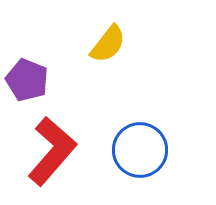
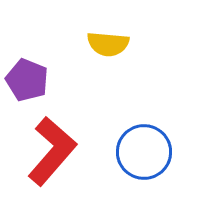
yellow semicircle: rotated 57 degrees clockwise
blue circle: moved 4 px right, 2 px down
==================================================
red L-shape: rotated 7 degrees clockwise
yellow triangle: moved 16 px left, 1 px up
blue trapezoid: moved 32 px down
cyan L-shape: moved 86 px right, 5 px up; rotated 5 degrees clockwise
==================================================
• PROBLEM: Sift the material for lines that include the word "blue", and copy each one.

• RESULT OF THE TASK:
blue circle: moved 4 px right, 2 px down
blue trapezoid: moved 32 px down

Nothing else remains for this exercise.